*** Material provided ***

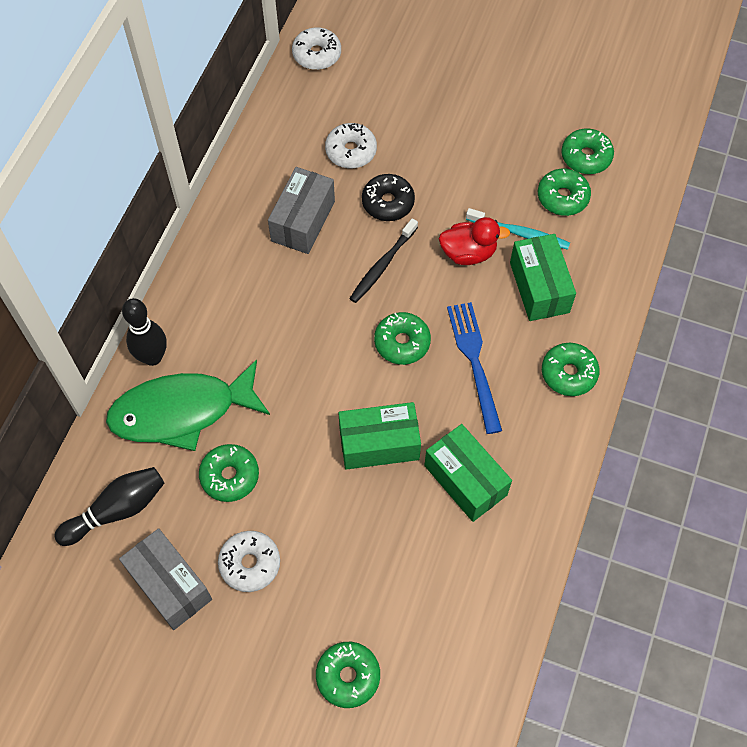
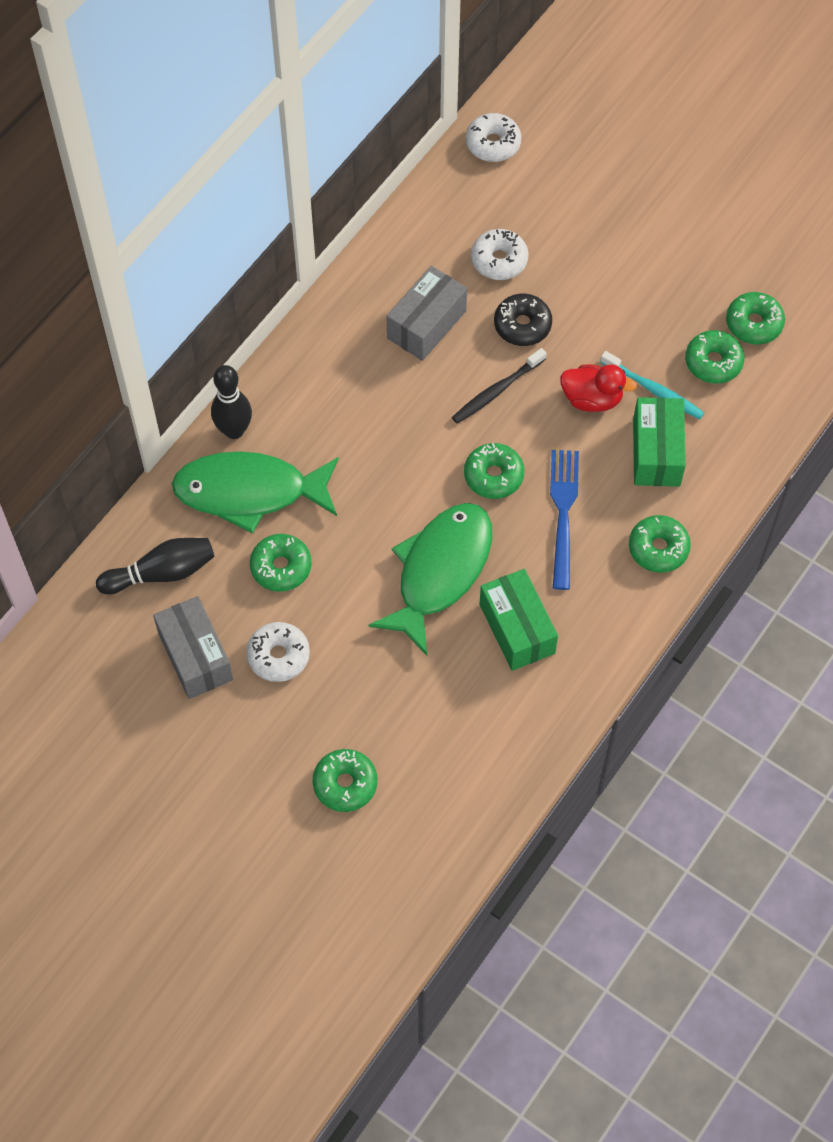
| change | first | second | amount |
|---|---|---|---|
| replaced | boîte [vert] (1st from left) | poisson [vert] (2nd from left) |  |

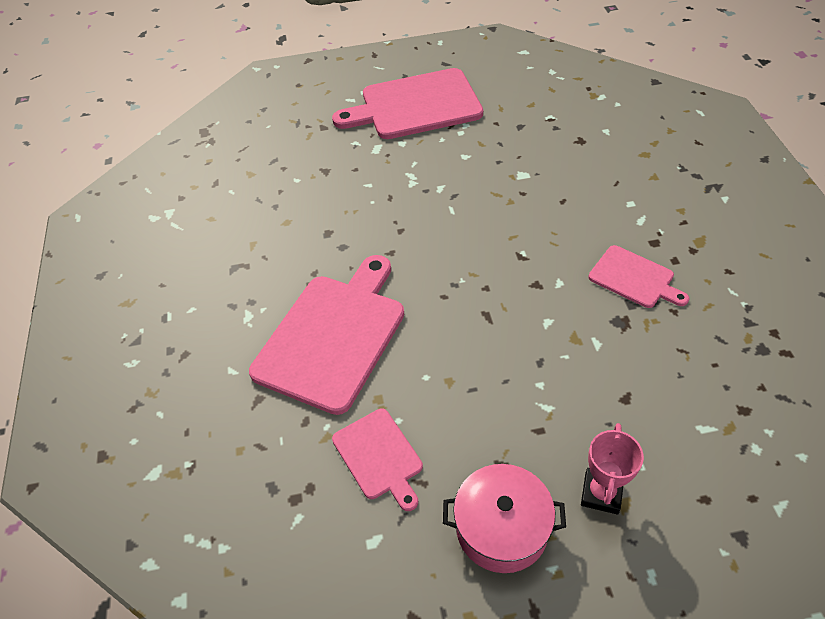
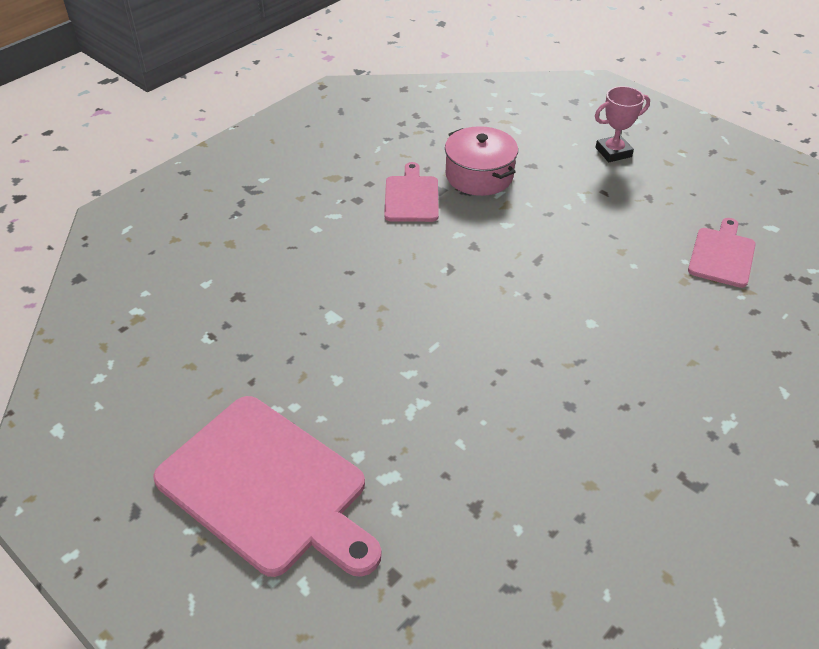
| change | first | second | amount |
|---|---|---|---|
| removed | planche à découper [rose] (1st from left) |  |  |
| moved | marmite [rose] |  |  |

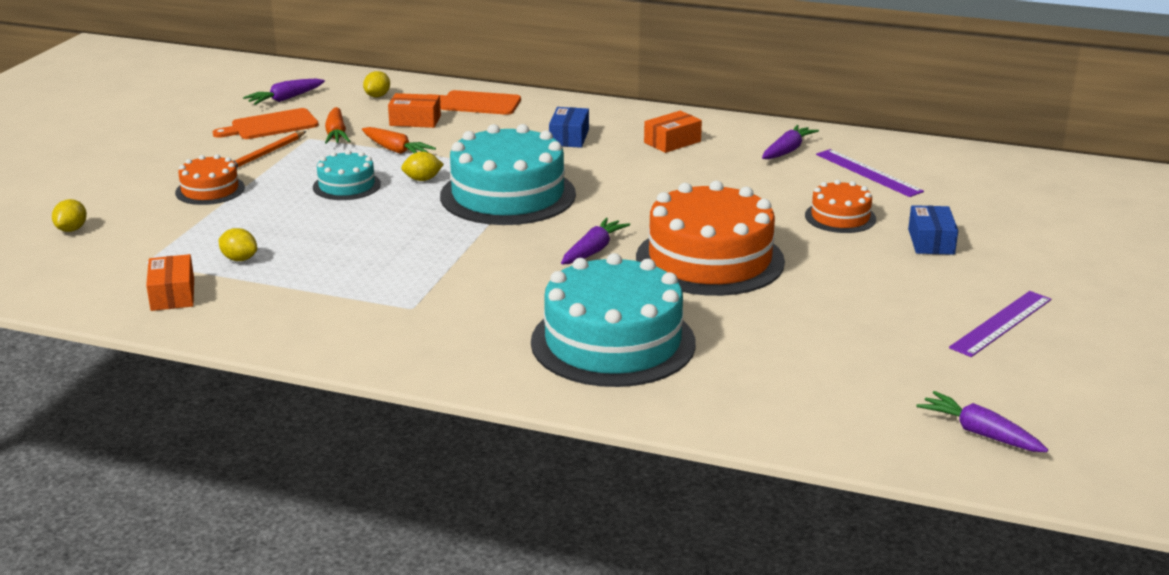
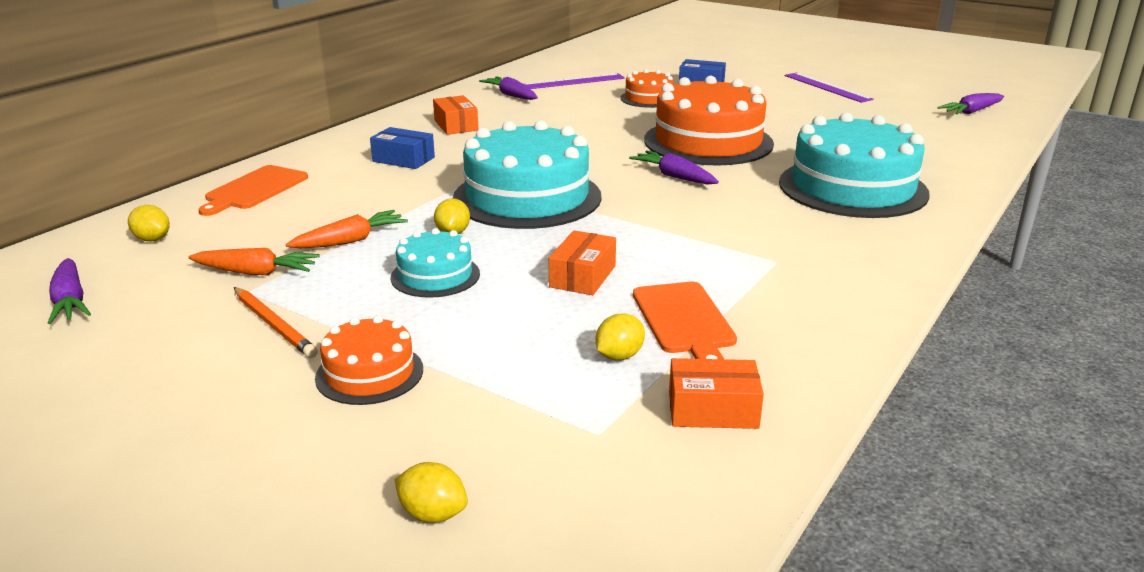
| change | first | second | amount |
|---|---|---|---|
| moved | boîte [orange] (2nd from left) |  |  |
| moved | planche à découper [orange] (1st from left in the first image) | planche à découper [orange] (2nd from left) |  |

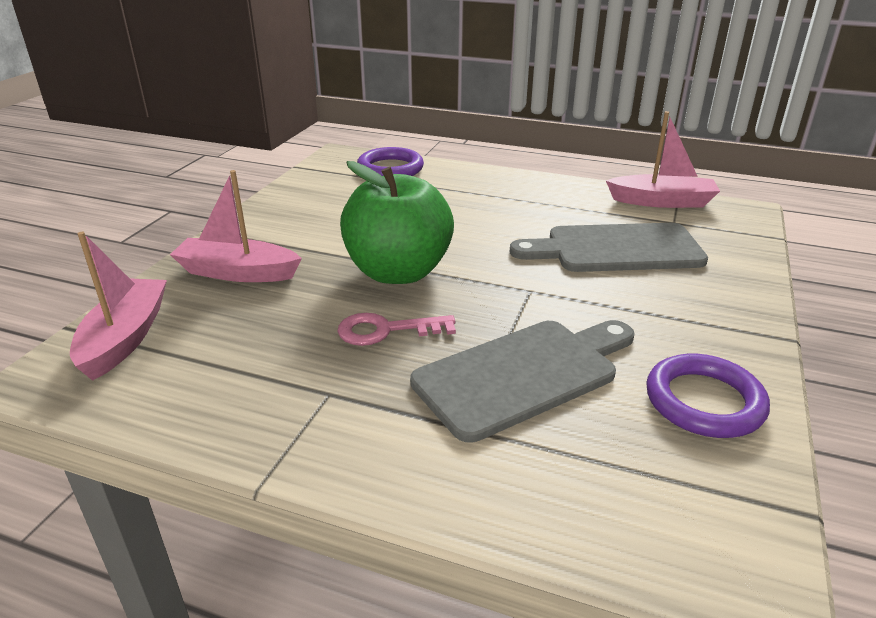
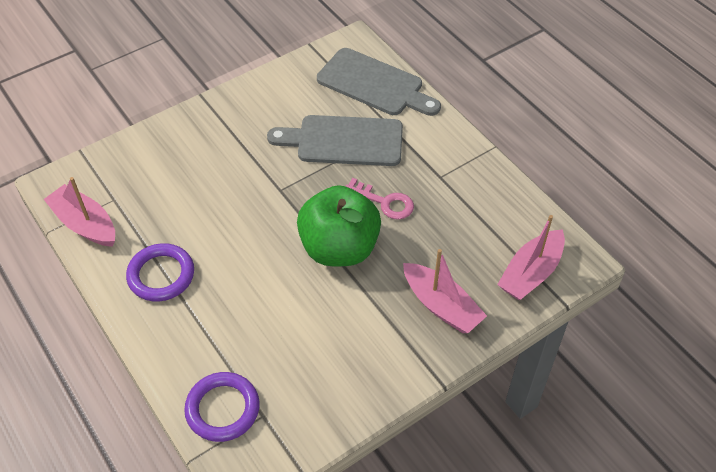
| change | first | second | amount |
|---|---|---|---|
| moved | planche à découper [gris] (2nd from left) |  |  |
| moved | anneau [violet] (2nd from left in the first image) | anneau [violet] (1st from left) |  |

***

Work to complete: Copy each entry exactly as written. Pictures do not belong in the copy.

Solution to this task:
| change | first | second | amount |
|---|---|---|---|
| replaced | boîte [vert] (1st from left) | poisson [vert] (2nd from left) |  |

| change | first | second | amount |
|---|---|---|---|
| removed | planche à découper [rose] (1st from left) |  |  |
| moved | marmite [rose] |  |  |

| change | first | second | amount |
|---|---|---|---|
| moved | boîte [orange] (2nd from left) |  |  |
| moved | planche à découper [orange] (1st from left in the first image) | planche à découper [orange] (2nd from left) |  |

| change | first | second | amount |
|---|---|---|---|
| moved | planche à découper [gris] (2nd from left) |  |  |
| moved | anneau [violet] (2nd from left in the first image) | anneau [violet] (1st from left) |  |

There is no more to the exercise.